▶ Work order
When a line in the data below includes "DGND", count it; then give only the total.

▶ Items listed in a dataset
::::::

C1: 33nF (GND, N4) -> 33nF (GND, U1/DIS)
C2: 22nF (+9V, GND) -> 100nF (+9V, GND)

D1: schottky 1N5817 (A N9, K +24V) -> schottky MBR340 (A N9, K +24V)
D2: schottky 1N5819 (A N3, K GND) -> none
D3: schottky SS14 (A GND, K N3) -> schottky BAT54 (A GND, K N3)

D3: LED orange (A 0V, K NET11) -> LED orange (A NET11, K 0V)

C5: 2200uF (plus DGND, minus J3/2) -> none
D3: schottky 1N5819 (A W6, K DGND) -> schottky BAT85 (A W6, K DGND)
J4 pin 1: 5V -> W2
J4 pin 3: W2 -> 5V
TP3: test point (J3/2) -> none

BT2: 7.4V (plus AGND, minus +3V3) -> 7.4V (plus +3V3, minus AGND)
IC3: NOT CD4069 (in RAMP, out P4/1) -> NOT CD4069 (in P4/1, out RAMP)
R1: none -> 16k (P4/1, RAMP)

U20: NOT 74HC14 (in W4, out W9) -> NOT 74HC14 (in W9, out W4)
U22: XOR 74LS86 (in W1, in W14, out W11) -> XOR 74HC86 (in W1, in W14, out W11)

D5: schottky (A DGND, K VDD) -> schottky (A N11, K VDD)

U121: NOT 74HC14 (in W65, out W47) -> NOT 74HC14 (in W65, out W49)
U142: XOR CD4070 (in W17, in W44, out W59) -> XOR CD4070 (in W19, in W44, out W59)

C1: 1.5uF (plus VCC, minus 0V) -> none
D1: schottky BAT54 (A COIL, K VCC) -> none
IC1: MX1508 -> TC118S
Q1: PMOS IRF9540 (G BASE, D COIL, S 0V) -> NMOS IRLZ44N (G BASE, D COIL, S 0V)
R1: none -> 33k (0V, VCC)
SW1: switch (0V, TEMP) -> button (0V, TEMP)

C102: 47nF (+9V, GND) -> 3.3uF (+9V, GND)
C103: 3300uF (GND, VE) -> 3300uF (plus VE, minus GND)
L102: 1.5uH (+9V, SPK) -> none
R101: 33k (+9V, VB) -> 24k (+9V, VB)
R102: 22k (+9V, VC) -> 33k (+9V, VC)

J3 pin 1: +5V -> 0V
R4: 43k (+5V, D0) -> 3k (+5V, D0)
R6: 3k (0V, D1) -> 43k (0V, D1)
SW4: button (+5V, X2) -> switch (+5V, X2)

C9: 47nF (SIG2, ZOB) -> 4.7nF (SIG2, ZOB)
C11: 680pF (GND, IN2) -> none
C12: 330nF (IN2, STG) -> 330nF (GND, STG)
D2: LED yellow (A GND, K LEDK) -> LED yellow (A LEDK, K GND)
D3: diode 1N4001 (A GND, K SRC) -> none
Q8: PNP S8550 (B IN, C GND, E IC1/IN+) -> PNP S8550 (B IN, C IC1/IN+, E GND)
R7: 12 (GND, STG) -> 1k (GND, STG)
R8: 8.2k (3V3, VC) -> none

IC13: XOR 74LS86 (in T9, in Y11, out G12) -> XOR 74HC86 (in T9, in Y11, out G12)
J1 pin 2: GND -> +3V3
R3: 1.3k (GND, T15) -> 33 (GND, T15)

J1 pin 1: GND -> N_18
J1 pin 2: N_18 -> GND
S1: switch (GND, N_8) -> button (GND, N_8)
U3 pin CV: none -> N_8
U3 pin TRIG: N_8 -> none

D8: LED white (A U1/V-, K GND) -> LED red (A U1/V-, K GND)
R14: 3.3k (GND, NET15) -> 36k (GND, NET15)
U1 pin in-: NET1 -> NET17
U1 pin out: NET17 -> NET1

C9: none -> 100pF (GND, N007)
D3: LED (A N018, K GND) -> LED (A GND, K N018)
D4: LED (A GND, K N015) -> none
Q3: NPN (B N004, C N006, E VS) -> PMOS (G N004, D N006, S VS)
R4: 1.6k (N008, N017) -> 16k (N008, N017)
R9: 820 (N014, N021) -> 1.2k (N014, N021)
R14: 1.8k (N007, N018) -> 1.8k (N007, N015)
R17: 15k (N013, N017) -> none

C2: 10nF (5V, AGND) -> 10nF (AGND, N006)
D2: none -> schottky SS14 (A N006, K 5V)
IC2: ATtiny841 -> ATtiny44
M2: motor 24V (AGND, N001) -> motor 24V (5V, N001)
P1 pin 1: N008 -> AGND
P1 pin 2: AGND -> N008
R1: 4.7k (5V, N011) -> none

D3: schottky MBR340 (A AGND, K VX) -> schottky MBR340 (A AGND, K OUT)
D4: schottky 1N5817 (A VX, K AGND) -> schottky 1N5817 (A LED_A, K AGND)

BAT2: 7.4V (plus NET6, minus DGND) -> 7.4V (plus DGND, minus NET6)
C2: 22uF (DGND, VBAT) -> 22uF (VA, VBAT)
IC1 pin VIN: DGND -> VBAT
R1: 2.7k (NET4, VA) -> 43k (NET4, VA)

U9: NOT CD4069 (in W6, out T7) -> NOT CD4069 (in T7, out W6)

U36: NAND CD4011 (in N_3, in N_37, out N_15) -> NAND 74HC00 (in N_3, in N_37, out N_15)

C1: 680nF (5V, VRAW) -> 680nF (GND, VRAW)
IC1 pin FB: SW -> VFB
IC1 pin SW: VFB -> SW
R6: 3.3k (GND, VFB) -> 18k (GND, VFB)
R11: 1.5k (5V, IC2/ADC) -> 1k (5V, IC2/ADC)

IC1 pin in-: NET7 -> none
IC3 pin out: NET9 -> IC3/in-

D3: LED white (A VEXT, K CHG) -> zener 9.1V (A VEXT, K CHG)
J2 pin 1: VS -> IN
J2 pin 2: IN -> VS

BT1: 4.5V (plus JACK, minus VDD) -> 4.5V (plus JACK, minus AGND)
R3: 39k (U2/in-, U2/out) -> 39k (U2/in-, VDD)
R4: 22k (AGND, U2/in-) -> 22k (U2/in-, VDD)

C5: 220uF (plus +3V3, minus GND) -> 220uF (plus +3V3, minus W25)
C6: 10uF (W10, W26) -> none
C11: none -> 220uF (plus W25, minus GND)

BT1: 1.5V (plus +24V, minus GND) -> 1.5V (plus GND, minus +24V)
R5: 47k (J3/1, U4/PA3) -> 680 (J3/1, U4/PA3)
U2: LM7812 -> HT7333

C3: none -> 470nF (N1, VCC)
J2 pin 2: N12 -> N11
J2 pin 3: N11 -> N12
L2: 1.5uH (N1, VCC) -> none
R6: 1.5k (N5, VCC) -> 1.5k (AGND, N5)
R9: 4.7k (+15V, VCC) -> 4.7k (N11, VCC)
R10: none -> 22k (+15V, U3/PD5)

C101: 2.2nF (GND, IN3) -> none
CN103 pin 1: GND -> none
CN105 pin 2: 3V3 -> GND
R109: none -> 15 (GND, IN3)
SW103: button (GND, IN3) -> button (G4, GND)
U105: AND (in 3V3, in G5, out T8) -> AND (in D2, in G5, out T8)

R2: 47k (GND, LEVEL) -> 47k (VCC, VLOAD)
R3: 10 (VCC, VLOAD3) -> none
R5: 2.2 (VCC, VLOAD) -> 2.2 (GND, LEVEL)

::::::

▶ Response
6